→ **Exercise details**: Reproduce each line below with no alterations.

[Object state change records]

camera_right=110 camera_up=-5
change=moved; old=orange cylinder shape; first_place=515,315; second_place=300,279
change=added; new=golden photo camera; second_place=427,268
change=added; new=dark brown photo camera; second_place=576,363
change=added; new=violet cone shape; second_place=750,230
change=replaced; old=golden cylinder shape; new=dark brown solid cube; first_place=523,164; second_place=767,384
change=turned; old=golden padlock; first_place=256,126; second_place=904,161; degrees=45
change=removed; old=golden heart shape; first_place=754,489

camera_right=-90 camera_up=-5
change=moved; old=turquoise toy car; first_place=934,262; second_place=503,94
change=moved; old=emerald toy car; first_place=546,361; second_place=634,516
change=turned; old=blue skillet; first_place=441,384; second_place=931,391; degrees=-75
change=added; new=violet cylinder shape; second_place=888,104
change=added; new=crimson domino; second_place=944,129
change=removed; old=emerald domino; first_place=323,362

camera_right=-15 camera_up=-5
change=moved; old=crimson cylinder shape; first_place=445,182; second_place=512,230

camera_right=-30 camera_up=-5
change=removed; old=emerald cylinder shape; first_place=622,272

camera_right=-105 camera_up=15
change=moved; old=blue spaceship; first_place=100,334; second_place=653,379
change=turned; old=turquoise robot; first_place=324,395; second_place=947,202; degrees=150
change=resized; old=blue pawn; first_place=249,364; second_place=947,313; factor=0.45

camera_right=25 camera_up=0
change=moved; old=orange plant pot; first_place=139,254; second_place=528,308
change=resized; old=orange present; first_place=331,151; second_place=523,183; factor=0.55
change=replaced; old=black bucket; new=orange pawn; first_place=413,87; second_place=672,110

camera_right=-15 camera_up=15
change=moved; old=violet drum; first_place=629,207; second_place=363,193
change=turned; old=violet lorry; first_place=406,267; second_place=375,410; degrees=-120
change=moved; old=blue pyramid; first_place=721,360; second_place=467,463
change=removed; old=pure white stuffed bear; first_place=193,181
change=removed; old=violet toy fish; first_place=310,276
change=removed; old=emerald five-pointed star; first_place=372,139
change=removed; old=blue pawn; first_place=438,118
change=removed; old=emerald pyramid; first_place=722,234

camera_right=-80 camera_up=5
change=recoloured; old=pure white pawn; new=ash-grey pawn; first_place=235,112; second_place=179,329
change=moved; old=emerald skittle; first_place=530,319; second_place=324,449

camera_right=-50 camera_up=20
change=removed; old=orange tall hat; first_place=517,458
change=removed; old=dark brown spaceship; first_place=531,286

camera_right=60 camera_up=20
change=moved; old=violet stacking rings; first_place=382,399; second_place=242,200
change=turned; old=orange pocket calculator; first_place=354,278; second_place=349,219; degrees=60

→ **Answer section**:
camera_right=110 camera_up=-5
change=moved; old=orange cylinder shape; first_place=515,315; second_place=300,279
change=added; new=golden photo camera; second_place=427,268
change=added; new=dark brown photo camera; second_place=576,363
change=added; new=violet cone shape; second_place=750,230
change=replaced; old=golden cylinder shape; new=dark brown solid cube; first_place=523,164; second_place=767,384
change=turned; old=golden padlock; first_place=256,126; second_place=904,161; degrees=45
change=removed; old=golden heart shape; first_place=754,489

camera_right=-90 camera_up=-5
change=moved; old=turquoise toy car; first_place=934,262; second_place=503,94
change=moved; old=emerald toy car; first_place=546,361; second_place=634,516
change=turned; old=blue skillet; first_place=441,384; second_place=931,391; degrees=-75
change=added; new=violet cylinder shape; second_place=888,104
change=added; new=crimson domino; second_place=944,129
change=removed; old=emerald domino; first_place=323,362

camera_right=-15 camera_up=-5
change=moved; old=crimson cylinder shape; first_place=445,182; second_place=512,230

camera_right=-30 camera_up=-5
change=removed; old=emerald cylinder shape; first_place=622,272

camera_right=-105 camera_up=15
change=moved; old=blue spaceship; first_place=100,334; second_place=653,379
change=turned; old=turquoise robot; first_place=324,395; second_place=947,202; degrees=150
change=resized; old=blue pawn; first_place=249,364; second_place=947,313; factor=0.45

camera_right=25 camera_up=0
change=moved; old=orange plant pot; first_place=139,254; second_place=528,308
change=resized; old=orange present; first_place=331,151; second_place=523,183; factor=0.55
change=replaced; old=black bucket; new=orange pawn; first_place=413,87; second_place=672,110

camera_right=-15 camera_up=15
change=moved; old=violet drum; first_place=629,207; second_place=363,193
change=turned; old=violet lorry; first_place=406,267; second_place=375,410; degrees=-120
change=moved; old=blue pyramid; first_place=721,360; second_place=467,463
change=removed; old=pure white stuffed bear; first_place=193,181
change=removed; old=violet toy fish; first_place=310,276
change=removed; old=emerald five-pointed star; first_place=372,139
change=removed; old=blue pawn; first_place=438,118
change=removed; old=emerald pyramid; first_place=722,234

camera_right=-80 camera_up=5
change=recoloured; old=pure white pawn; new=ash-grey pawn; first_place=235,112; second_place=179,329
change=moved; old=emerald skittle; first_place=530,319; second_place=324,449

camera_right=-50 camera_up=20
change=removed; old=orange tall hat; first_place=517,458
change=removed; old=dark brown spaceship; first_place=531,286

camera_right=60 camera_up=20
change=moved; old=violet stacking rings; first_place=382,399; second_place=242,200
change=turned; old=orange pocket calculator; first_place=354,278; second_place=349,219; degrees=60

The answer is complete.